(EXERCISE GOAL)
Return every line of the listing that includes the string "pink".

----------

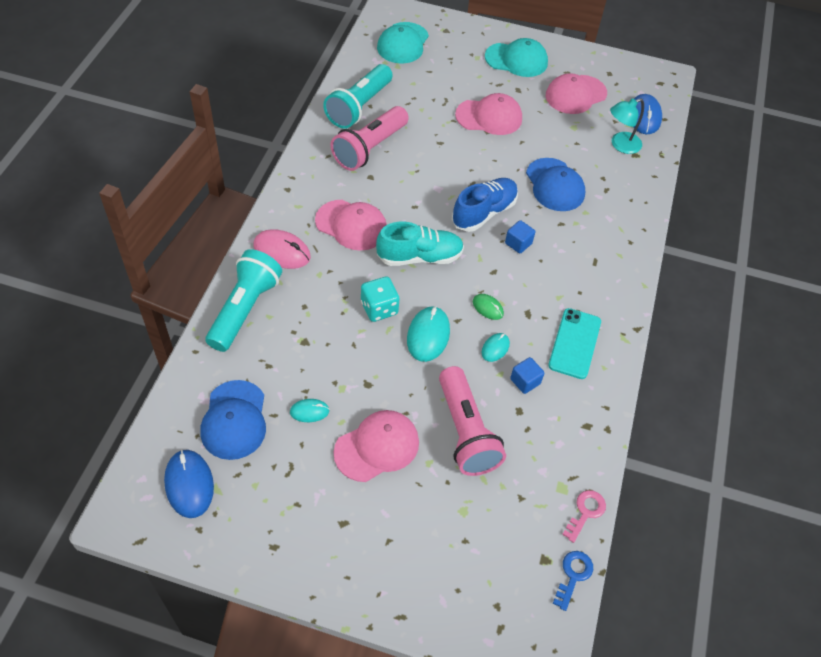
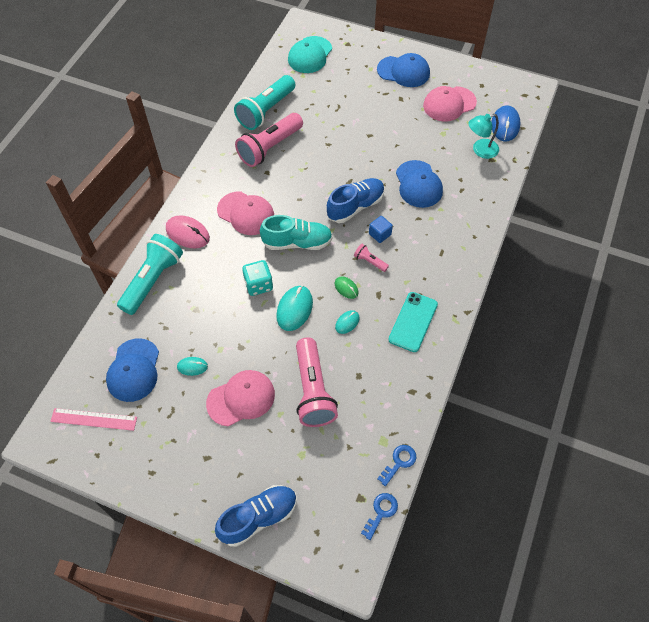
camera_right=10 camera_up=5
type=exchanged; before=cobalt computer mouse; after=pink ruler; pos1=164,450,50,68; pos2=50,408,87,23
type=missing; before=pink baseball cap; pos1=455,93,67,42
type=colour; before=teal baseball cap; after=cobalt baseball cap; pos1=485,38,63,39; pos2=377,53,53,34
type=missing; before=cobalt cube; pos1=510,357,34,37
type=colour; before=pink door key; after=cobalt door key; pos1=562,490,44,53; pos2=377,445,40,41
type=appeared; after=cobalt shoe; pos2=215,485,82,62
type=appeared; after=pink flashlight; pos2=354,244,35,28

----------

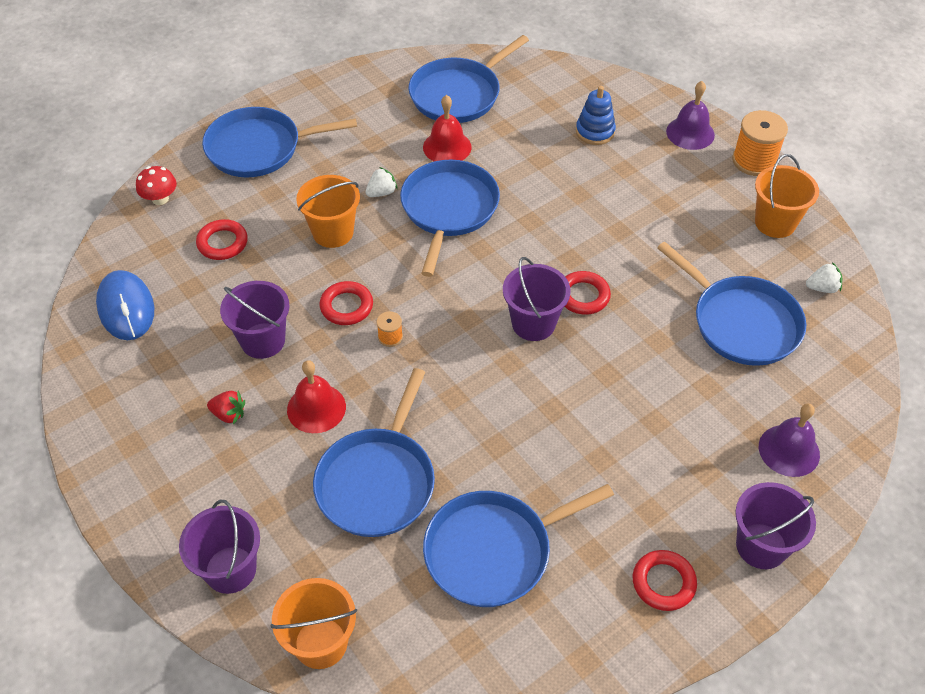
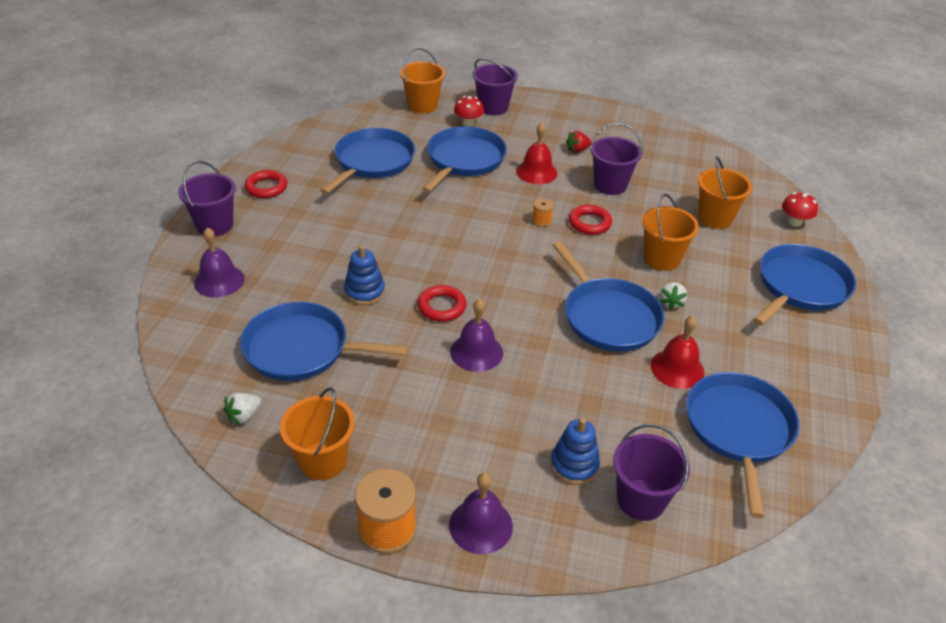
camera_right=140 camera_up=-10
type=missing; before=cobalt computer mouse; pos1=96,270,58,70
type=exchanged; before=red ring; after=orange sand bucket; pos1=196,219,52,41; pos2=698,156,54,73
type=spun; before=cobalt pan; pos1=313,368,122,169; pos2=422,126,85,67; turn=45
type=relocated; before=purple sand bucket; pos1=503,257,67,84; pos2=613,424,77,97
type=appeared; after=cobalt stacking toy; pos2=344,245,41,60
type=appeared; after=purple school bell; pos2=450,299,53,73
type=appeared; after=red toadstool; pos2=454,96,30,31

----------

(SOLUTION TO THE EXERCISE)
type=exchanged; before=cobalt computer mouse; after=pink ruler; pos1=164,450,50,68; pos2=50,408,87,23
type=missing; before=pink baseball cap; pos1=455,93,67,42
type=colour; before=pink door key; after=cobalt door key; pos1=562,490,44,53; pos2=377,445,40,41
type=appeared; after=pink flashlight; pos2=354,244,35,28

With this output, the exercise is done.